-------- Given information --------

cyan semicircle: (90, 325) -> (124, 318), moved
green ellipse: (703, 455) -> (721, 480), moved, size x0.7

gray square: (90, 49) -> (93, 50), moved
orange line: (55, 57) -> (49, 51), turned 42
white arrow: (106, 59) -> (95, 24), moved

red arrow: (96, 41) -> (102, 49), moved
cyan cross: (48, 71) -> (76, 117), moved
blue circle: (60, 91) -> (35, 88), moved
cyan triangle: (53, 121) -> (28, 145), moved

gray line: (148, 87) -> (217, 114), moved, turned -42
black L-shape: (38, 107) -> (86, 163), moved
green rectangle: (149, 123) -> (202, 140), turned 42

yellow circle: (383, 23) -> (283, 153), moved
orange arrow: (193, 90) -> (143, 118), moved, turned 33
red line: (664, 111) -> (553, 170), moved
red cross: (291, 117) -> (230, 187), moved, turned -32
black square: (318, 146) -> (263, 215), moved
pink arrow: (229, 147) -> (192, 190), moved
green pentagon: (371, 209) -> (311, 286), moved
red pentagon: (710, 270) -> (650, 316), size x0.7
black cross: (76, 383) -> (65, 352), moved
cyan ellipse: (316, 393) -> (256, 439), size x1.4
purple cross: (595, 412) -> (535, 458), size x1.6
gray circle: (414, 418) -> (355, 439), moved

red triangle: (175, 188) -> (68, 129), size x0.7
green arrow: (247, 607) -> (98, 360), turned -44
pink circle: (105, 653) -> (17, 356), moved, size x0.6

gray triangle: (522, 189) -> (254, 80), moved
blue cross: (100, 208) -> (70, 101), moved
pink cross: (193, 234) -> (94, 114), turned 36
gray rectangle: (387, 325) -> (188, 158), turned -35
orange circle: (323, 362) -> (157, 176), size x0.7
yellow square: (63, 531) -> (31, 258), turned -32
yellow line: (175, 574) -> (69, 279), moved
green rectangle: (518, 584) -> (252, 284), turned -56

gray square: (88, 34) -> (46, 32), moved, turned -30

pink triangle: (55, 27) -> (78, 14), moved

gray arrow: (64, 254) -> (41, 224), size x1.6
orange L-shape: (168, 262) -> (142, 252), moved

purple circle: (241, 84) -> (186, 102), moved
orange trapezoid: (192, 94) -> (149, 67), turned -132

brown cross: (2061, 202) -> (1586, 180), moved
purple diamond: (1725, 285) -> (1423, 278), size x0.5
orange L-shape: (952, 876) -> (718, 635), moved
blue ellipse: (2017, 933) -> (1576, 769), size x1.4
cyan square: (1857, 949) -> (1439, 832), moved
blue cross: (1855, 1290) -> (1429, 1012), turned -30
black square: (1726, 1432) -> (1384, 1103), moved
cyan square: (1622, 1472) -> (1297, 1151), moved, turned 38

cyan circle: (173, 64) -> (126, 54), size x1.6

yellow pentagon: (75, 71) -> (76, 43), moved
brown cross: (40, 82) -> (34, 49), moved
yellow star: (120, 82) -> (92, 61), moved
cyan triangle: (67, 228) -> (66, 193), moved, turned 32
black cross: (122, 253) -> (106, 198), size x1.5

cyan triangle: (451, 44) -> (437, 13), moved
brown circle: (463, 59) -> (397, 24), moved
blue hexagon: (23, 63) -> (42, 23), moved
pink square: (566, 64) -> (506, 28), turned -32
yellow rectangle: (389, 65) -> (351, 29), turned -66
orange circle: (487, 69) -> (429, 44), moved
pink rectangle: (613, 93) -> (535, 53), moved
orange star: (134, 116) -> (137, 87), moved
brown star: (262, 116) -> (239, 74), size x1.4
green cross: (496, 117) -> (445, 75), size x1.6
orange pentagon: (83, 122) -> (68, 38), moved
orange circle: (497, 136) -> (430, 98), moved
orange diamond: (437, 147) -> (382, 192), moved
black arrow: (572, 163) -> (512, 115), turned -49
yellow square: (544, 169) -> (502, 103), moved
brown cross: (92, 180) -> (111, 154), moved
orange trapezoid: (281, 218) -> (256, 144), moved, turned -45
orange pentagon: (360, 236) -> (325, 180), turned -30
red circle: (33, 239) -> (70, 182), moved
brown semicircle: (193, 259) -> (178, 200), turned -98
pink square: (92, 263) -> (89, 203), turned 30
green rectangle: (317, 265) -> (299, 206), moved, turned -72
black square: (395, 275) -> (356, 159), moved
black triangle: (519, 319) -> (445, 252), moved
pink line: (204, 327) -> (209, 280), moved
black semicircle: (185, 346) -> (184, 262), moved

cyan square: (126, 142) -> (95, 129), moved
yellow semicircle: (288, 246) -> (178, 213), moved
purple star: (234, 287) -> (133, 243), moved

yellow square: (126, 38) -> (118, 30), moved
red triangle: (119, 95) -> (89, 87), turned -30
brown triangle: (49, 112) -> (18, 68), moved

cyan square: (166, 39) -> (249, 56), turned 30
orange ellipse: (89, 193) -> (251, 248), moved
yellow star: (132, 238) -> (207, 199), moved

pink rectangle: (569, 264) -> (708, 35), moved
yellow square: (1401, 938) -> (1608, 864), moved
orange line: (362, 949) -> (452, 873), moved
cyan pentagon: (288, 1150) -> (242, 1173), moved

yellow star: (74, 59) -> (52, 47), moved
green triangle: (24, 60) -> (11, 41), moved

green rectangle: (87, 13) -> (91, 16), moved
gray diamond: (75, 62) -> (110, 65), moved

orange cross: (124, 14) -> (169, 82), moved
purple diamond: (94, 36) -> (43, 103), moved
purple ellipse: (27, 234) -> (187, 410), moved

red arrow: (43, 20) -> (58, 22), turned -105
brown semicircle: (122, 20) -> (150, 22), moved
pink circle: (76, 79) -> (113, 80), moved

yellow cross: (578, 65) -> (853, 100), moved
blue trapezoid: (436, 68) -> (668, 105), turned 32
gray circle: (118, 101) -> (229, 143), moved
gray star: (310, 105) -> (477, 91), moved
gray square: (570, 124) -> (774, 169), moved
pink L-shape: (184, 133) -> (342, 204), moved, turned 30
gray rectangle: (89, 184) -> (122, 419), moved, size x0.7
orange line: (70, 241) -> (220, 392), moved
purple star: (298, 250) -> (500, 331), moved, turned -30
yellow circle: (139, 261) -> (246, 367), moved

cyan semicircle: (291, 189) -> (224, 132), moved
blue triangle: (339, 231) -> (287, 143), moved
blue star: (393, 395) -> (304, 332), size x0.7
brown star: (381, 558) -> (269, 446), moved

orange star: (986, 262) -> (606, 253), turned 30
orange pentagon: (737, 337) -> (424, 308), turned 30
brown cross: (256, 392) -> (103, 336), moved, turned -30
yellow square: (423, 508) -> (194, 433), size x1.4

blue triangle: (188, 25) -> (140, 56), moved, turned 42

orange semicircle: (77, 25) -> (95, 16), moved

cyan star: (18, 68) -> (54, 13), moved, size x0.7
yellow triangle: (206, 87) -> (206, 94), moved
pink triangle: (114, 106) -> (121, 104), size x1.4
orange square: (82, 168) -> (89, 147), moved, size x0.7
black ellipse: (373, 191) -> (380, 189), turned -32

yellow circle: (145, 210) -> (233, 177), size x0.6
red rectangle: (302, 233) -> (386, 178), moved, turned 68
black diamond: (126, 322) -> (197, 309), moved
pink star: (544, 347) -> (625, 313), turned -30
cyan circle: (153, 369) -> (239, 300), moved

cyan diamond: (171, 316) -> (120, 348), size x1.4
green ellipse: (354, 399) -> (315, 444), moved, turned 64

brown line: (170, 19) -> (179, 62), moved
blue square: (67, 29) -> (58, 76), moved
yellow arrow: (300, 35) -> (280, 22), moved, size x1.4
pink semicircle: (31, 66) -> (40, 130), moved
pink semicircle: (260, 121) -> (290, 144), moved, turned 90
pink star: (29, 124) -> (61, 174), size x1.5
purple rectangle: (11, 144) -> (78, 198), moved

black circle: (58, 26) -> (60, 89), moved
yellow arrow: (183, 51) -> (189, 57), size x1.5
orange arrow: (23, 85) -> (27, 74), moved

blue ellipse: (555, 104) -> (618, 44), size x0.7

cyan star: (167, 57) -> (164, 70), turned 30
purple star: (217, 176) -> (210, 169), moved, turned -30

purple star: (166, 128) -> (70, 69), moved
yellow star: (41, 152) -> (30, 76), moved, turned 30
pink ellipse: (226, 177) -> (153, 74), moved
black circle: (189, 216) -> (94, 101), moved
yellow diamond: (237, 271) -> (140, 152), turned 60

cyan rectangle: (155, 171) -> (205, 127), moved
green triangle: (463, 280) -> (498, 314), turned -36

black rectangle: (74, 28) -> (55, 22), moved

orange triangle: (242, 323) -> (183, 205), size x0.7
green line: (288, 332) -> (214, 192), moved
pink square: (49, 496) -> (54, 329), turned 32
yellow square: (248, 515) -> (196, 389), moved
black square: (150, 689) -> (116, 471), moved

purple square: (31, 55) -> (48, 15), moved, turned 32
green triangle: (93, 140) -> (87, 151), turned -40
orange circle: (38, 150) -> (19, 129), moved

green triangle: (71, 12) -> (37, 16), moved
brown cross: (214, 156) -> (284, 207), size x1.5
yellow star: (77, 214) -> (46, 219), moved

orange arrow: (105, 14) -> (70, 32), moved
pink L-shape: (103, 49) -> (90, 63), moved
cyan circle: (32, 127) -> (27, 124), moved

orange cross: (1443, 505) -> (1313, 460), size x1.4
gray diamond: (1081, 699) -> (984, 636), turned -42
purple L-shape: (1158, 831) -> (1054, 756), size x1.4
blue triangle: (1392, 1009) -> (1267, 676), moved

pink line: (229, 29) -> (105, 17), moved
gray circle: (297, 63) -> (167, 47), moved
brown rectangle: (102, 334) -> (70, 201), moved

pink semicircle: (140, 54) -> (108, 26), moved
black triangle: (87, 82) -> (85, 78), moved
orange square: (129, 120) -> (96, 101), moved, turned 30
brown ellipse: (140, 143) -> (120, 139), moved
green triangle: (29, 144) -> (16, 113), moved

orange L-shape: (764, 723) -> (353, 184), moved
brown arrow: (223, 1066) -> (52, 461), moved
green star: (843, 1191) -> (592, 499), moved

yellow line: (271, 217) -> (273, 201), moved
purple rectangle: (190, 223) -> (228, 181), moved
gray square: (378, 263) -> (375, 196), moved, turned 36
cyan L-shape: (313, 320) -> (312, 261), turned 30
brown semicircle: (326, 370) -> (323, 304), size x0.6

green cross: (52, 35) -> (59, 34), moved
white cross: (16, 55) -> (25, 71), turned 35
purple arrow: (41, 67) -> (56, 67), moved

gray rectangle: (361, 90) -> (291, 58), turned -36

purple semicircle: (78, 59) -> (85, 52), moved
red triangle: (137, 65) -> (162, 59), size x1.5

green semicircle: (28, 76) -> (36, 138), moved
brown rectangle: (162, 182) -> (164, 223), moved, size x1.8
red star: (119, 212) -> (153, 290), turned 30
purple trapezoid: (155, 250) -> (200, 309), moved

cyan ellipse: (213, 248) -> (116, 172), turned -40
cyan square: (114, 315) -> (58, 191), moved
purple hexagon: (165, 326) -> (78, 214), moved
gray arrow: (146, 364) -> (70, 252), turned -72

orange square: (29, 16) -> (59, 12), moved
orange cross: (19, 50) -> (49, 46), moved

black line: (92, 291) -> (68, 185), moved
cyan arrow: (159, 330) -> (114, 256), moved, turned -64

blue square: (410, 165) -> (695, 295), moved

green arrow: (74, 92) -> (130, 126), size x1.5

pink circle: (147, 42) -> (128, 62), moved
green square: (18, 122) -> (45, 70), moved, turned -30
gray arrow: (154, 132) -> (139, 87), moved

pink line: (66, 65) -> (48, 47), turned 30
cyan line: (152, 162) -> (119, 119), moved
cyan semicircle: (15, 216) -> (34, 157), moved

--------

■ Task goal
Within the listing above, extract exactly the lines from the line with "gray diamond: (75, 62) -> (110, 65), moved" to the line with "pink circle: (76, 79) -> (113, 80), moved", the two named lines included, and no others.

■ Response area
gray diamond: (75, 62) -> (110, 65), moved

orange cross: (124, 14) -> (169, 82), moved
purple diamond: (94, 36) -> (43, 103), moved
purple ellipse: (27, 234) -> (187, 410), moved

red arrow: (43, 20) -> (58, 22), turned -105
brown semicircle: (122, 20) -> (150, 22), moved
pink circle: (76, 79) -> (113, 80), moved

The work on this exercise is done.